-- Provided entries --
____
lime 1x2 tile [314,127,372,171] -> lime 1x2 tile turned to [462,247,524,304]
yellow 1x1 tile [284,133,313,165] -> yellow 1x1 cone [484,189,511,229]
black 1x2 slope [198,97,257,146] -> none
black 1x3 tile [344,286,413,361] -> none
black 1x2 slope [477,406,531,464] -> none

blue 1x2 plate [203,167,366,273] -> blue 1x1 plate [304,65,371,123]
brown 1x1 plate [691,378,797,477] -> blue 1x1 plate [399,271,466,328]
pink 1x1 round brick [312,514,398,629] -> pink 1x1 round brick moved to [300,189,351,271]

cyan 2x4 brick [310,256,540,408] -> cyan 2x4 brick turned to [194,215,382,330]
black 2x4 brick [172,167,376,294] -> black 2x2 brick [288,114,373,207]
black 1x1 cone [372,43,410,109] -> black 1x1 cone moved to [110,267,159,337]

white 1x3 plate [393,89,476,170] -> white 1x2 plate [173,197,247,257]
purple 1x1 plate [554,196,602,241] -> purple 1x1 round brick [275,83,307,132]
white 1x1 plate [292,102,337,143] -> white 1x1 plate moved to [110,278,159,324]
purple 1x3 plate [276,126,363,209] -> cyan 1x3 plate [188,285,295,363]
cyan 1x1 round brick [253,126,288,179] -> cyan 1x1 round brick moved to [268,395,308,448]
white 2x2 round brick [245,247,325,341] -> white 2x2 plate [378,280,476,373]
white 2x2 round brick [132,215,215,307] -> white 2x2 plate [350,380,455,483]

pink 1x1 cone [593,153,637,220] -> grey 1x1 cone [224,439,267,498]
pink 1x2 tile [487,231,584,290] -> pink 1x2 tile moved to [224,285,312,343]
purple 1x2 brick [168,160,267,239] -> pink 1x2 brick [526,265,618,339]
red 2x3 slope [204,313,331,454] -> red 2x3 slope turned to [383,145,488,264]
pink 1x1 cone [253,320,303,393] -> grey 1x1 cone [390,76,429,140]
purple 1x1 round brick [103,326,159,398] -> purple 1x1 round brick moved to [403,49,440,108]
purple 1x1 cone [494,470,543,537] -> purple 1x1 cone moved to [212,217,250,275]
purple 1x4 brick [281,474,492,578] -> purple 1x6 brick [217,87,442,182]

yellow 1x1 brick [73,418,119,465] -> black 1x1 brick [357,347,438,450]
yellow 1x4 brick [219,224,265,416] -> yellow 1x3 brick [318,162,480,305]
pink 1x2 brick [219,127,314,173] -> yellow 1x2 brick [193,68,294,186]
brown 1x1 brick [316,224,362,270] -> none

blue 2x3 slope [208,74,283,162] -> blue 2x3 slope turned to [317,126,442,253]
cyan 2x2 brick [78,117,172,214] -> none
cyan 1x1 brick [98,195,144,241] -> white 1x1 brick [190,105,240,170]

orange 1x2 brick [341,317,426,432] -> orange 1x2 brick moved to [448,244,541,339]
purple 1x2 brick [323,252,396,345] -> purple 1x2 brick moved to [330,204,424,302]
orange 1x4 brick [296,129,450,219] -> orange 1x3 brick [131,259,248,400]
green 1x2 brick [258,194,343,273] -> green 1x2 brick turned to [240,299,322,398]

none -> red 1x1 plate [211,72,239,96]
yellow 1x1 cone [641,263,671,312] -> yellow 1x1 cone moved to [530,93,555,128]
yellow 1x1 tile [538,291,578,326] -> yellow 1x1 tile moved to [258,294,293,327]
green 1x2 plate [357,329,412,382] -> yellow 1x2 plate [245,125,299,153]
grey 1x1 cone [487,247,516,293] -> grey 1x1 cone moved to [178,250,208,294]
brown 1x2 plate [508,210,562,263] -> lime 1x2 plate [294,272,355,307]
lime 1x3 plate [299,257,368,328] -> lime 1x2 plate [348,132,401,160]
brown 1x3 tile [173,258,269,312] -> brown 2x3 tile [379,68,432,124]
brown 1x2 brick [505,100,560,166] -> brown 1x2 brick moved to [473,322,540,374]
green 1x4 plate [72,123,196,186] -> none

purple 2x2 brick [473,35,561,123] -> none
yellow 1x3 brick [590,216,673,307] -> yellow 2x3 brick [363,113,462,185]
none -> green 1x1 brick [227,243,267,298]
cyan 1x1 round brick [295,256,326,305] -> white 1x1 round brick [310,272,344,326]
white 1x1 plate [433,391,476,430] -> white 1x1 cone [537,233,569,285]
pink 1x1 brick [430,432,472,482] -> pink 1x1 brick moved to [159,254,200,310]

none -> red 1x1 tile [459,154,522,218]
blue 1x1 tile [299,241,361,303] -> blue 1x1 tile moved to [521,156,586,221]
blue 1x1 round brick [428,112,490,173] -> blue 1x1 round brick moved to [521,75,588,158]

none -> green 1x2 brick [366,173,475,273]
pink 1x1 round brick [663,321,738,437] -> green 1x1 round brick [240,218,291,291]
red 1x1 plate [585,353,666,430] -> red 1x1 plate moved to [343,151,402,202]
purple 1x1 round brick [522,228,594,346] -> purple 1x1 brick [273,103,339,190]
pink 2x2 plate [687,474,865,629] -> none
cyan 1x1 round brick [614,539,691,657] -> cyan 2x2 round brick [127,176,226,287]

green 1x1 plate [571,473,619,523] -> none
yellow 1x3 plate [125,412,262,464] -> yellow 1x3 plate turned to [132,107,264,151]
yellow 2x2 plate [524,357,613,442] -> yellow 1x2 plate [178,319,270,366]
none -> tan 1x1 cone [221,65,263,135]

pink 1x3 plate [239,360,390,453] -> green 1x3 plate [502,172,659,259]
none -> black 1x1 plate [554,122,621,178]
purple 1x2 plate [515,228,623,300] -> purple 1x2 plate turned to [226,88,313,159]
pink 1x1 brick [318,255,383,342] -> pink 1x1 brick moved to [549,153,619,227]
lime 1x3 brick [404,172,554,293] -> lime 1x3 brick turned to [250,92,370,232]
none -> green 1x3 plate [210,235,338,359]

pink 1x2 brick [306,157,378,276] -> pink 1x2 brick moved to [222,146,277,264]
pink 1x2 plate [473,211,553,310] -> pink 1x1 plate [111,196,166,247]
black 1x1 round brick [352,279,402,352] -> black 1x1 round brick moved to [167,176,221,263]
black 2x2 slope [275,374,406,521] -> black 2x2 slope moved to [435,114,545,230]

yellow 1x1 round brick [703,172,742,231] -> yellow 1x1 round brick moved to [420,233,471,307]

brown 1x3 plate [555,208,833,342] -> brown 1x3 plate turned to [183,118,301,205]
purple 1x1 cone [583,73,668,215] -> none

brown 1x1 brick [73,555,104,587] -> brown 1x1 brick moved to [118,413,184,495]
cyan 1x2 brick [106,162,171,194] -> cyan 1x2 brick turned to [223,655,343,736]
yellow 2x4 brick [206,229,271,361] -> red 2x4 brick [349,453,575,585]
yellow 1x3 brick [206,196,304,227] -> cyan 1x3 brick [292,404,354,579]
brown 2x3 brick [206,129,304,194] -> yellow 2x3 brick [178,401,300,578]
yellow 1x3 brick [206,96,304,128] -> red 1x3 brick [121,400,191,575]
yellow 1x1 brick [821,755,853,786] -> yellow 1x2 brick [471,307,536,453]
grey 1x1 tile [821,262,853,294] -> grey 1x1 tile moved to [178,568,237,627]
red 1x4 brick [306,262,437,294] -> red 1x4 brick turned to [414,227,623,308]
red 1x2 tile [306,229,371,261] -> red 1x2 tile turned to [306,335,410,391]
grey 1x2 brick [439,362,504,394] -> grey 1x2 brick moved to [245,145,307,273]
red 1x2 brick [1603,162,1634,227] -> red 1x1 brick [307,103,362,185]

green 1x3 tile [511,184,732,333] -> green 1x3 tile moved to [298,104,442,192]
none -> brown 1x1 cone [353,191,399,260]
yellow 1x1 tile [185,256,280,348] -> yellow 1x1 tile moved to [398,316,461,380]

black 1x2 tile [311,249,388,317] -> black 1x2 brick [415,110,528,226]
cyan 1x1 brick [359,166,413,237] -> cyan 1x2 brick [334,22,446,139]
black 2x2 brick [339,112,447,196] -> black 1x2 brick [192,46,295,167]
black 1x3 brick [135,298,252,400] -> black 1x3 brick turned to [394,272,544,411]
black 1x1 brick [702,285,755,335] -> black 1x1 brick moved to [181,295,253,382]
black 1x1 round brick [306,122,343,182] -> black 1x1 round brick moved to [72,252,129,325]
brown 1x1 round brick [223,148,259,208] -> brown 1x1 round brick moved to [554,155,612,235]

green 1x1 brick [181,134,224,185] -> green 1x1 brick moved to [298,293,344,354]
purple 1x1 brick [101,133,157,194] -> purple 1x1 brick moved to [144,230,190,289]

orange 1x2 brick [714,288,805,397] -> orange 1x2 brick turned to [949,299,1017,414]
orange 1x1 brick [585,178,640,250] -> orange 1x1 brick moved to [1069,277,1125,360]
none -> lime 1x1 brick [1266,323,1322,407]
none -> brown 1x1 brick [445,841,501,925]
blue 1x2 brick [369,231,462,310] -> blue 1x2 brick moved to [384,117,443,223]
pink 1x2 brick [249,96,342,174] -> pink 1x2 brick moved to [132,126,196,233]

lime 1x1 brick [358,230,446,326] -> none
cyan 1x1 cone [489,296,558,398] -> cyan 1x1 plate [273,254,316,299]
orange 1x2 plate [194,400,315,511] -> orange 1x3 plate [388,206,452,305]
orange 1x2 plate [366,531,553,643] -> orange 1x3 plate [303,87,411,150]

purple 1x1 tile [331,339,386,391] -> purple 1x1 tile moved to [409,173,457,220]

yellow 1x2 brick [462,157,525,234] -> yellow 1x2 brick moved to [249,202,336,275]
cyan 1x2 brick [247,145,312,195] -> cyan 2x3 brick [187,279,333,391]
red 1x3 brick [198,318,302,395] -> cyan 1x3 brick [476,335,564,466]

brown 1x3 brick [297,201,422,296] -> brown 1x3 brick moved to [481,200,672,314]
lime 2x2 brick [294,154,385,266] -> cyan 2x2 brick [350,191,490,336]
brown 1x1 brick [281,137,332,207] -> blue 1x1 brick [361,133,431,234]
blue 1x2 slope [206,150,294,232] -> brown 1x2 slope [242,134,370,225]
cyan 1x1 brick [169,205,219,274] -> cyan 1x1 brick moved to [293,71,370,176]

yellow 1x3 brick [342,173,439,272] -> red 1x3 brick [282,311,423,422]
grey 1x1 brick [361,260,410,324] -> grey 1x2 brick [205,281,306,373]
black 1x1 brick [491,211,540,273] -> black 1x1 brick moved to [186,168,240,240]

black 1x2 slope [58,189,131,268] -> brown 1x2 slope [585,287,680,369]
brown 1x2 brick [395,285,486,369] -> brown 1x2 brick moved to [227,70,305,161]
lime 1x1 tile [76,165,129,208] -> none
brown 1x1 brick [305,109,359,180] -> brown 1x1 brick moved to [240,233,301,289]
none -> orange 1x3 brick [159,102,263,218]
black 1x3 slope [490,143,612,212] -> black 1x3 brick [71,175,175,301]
____
-- What to work on --
Word for word, restate the listing above from its first line to the line with "black 1x2 slope [477,406,531,464] -> none", keeping both.

-- The answer --
lime 1x2 tile [314,127,372,171] -> lime 1x2 tile turned to [462,247,524,304]
yellow 1x1 tile [284,133,313,165] -> yellow 1x1 cone [484,189,511,229]
black 1x2 slope [198,97,257,146] -> none
black 1x3 tile [344,286,413,361] -> none
black 1x2 slope [477,406,531,464] -> none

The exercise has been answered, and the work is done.